Data excerpts
◆ ◆ ◆ ◆ ◆

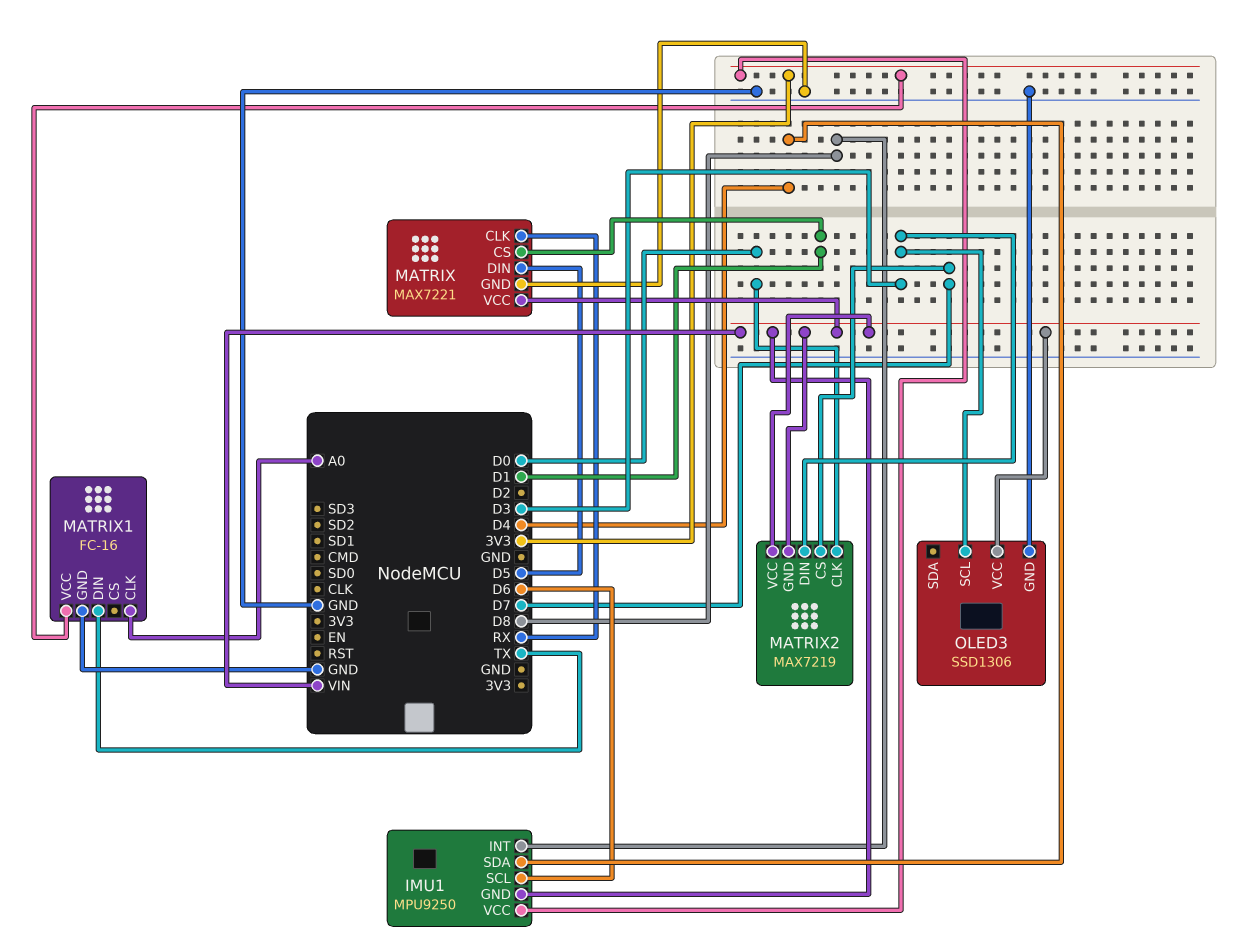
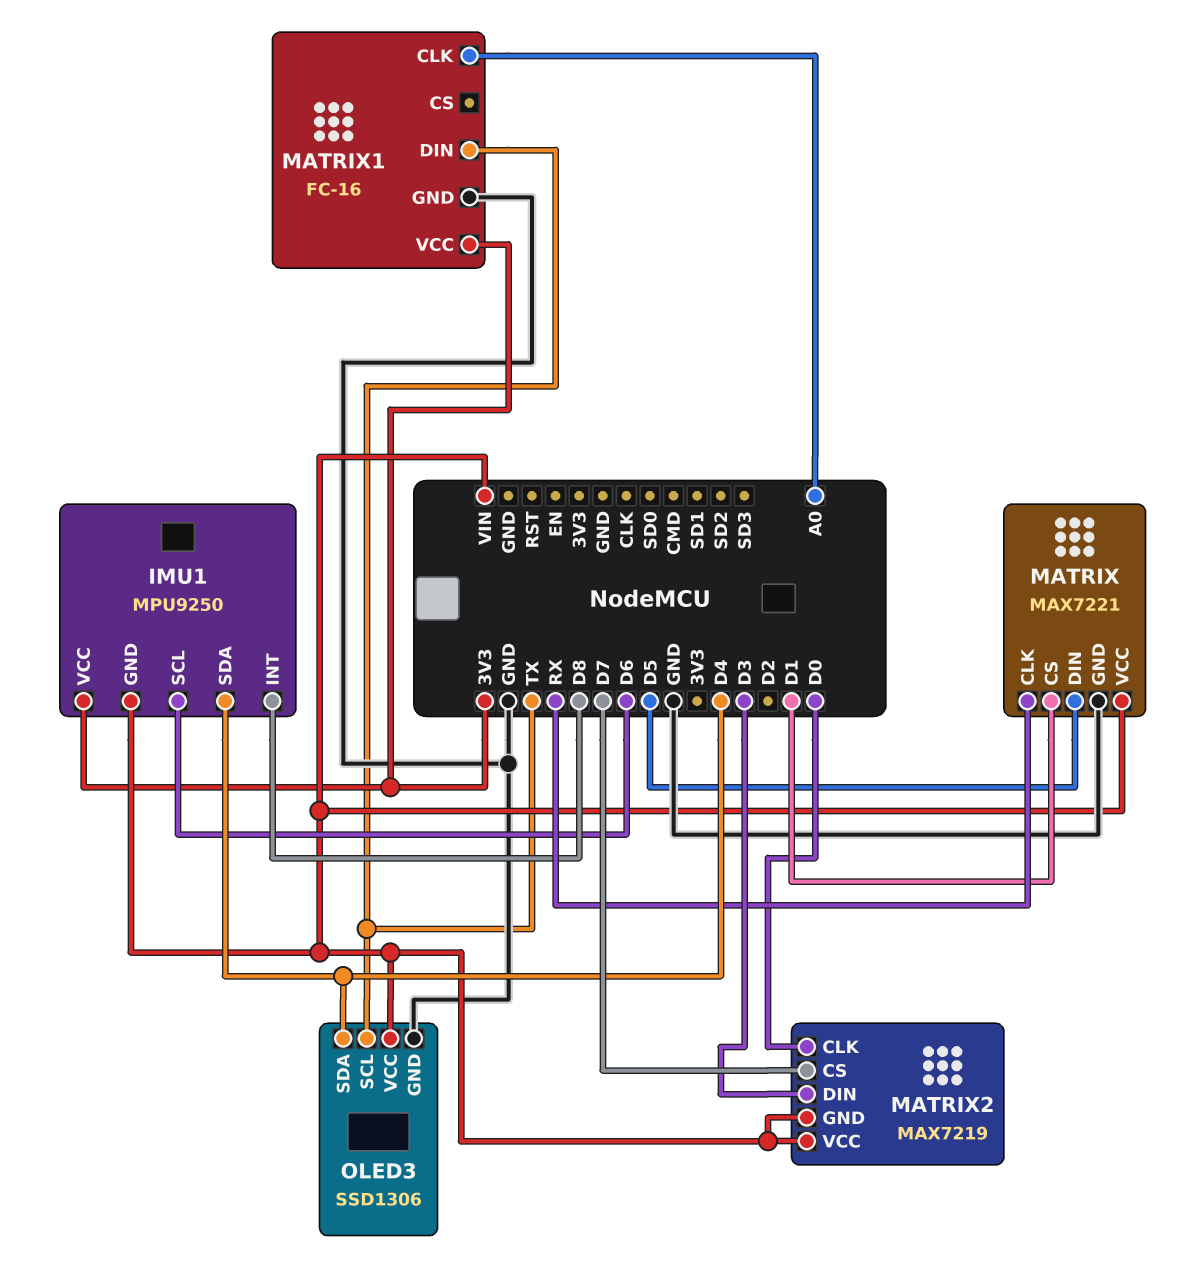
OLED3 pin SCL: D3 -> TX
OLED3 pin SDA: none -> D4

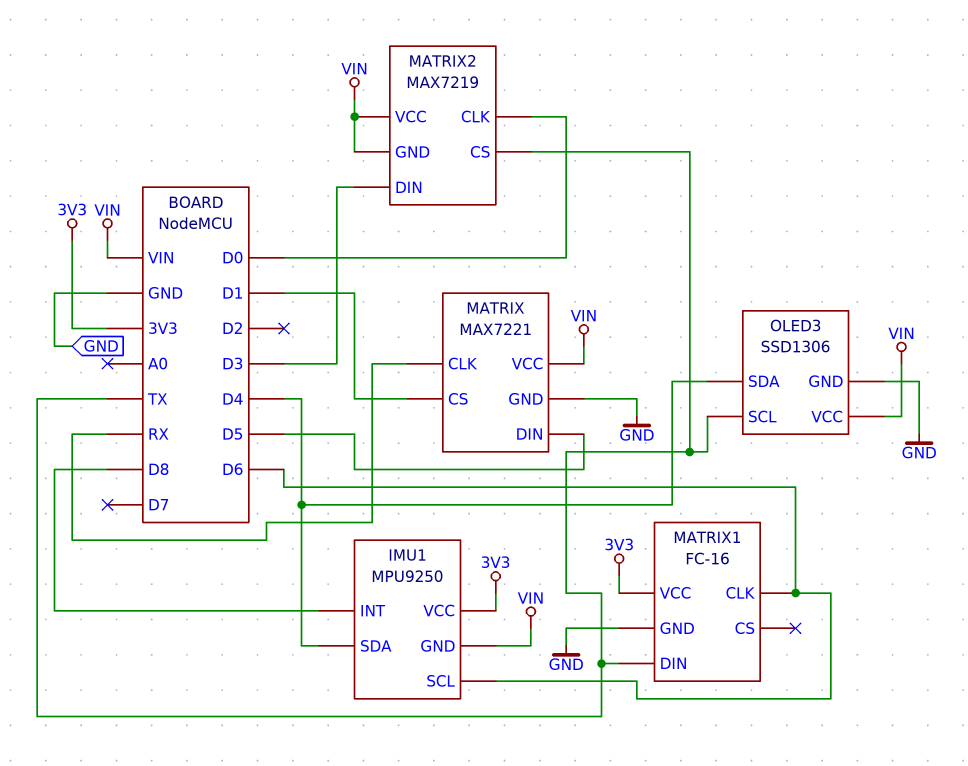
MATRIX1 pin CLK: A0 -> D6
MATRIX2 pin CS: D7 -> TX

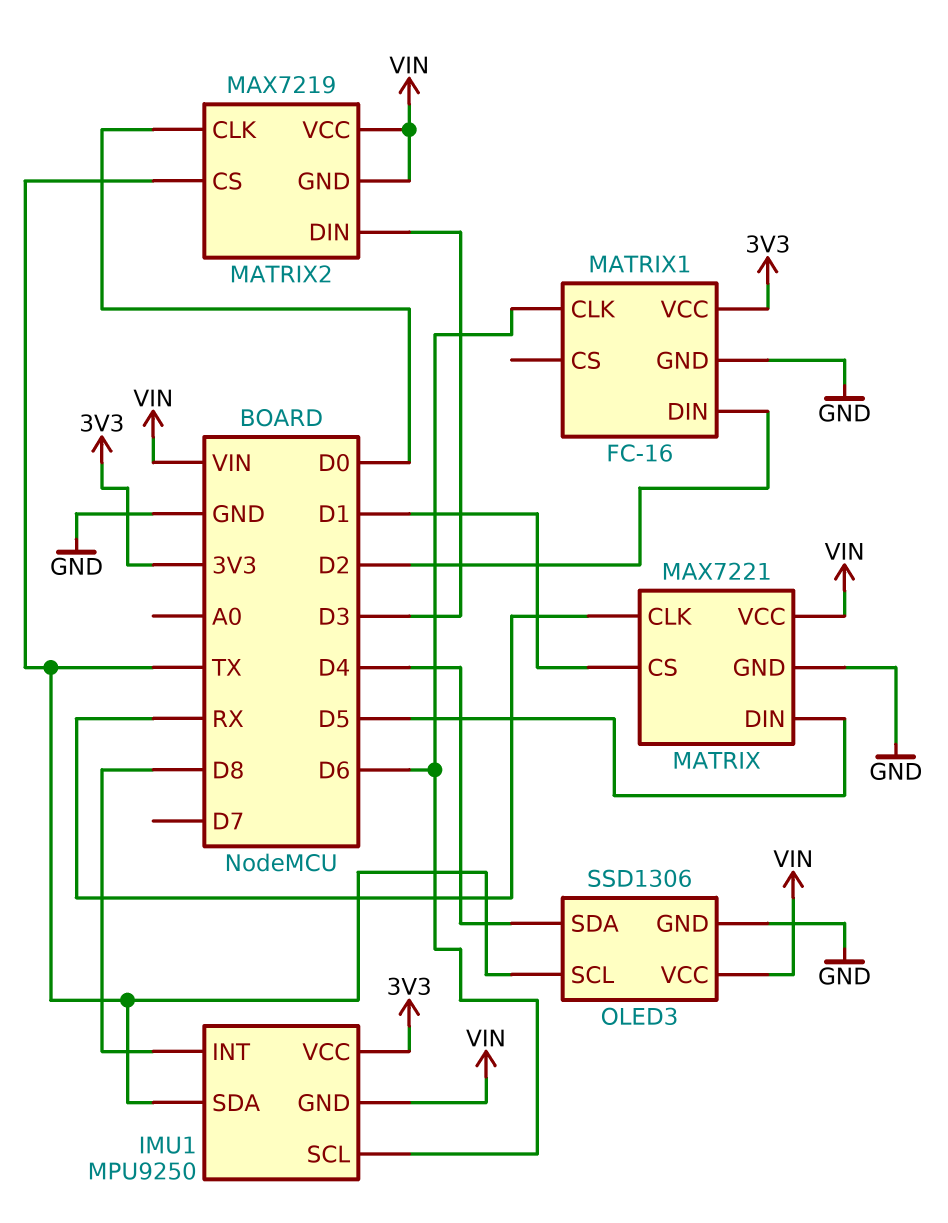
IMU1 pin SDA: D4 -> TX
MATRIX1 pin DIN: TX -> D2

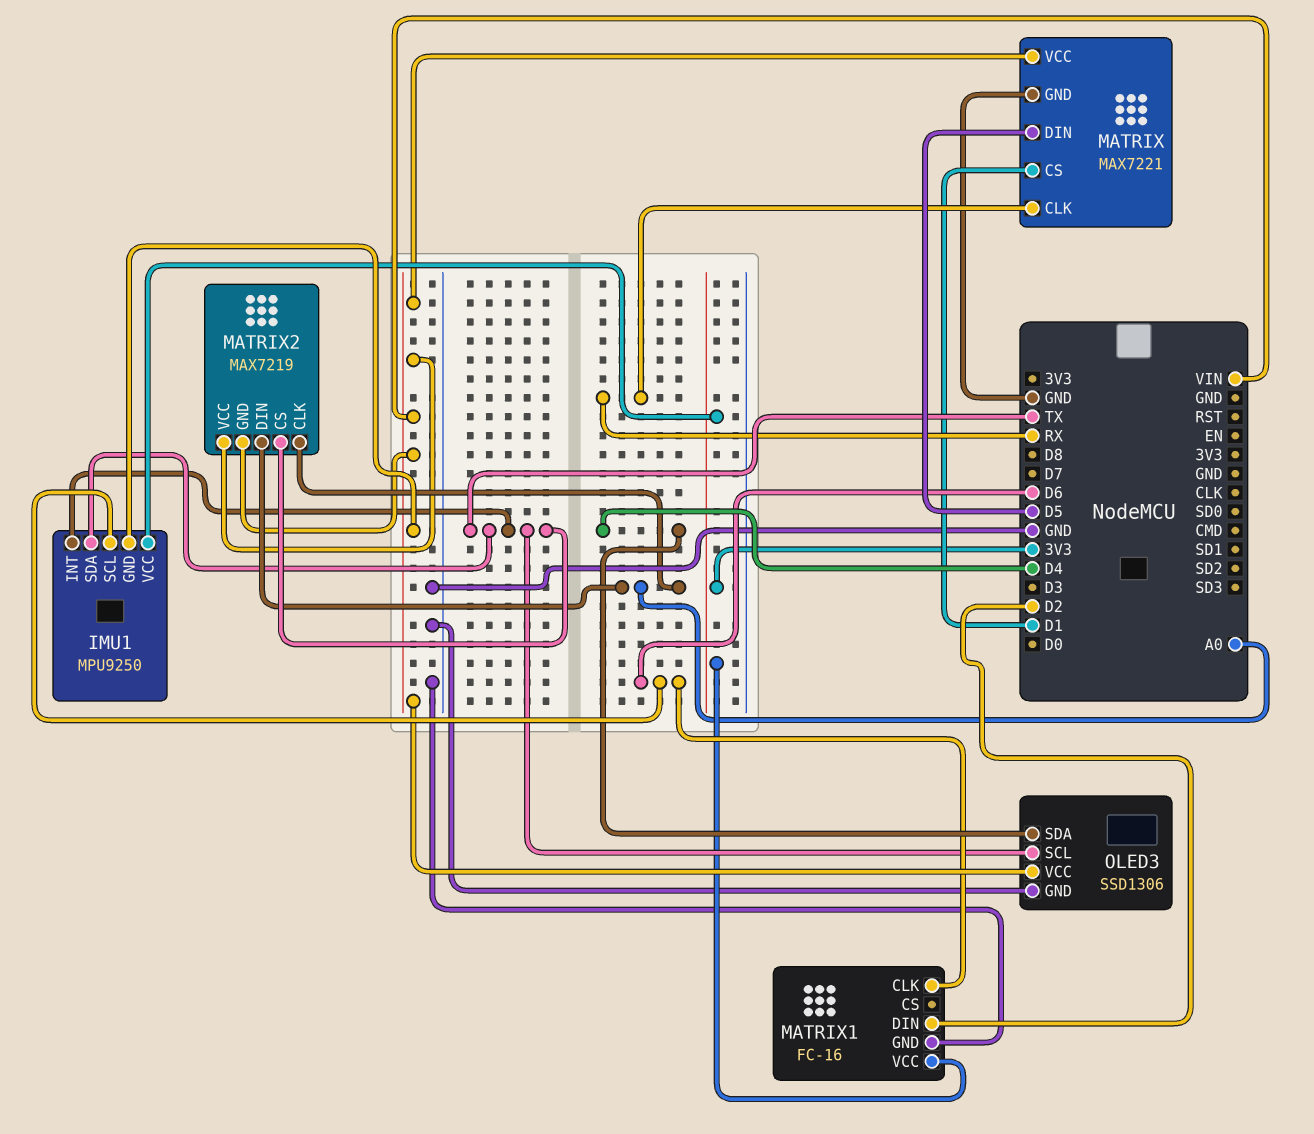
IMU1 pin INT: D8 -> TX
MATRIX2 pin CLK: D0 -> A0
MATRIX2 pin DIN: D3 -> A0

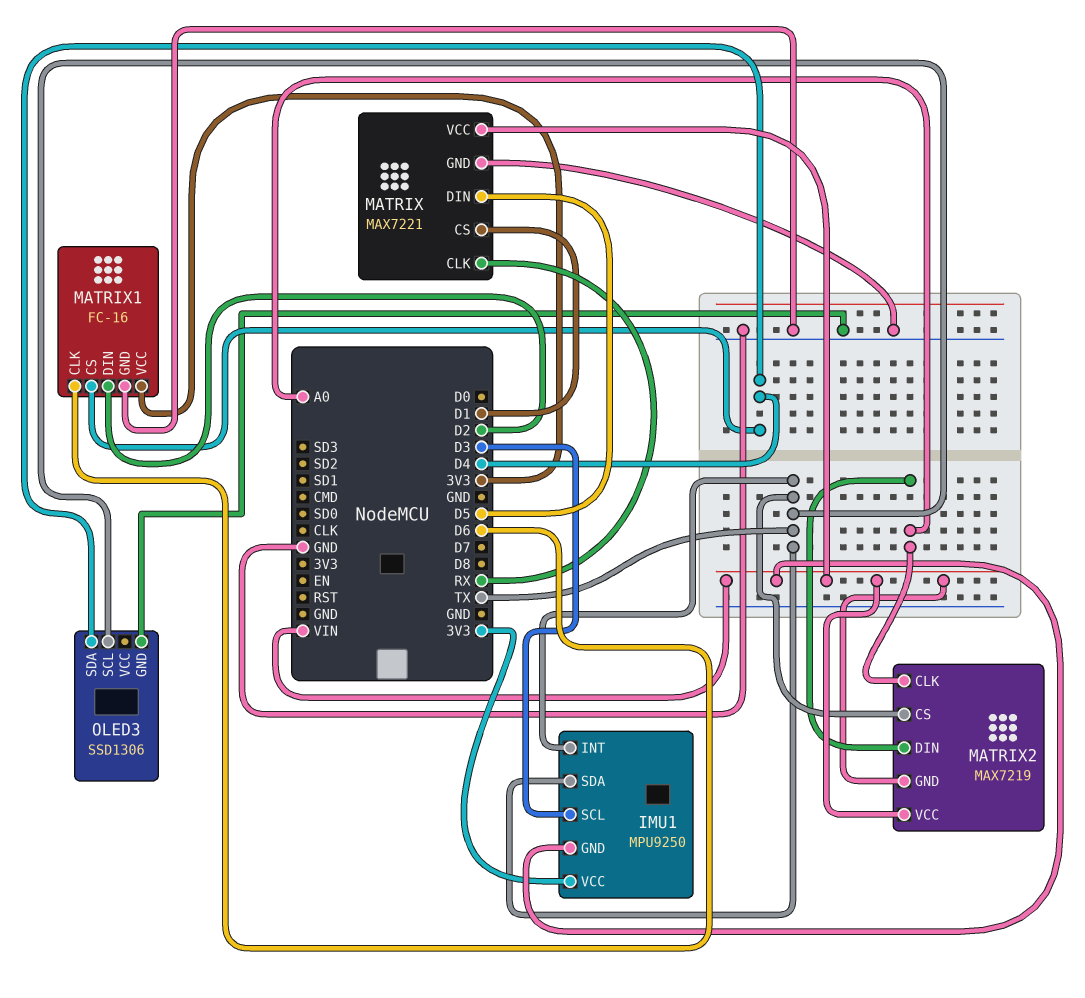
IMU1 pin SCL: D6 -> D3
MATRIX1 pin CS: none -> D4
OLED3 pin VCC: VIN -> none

◆ ◆ ◆ ◆ ◆

— Instructions for the task —
Each line above should be output exactly, apart from the pictures.

— Solution below —
OLED3 pin SCL: D3 -> TX
OLED3 pin SDA: none -> D4

MATRIX1 pin CLK: A0 -> D6
MATRIX2 pin CS: D7 -> TX

IMU1 pin SDA: D4 -> TX
MATRIX1 pin DIN: TX -> D2

IMU1 pin INT: D8 -> TX
MATRIX2 pin CLK: D0 -> A0
MATRIX2 pin DIN: D3 -> A0

IMU1 pin SCL: D6 -> D3
MATRIX1 pin CS: none -> D4
OLED3 pin VCC: VIN -> none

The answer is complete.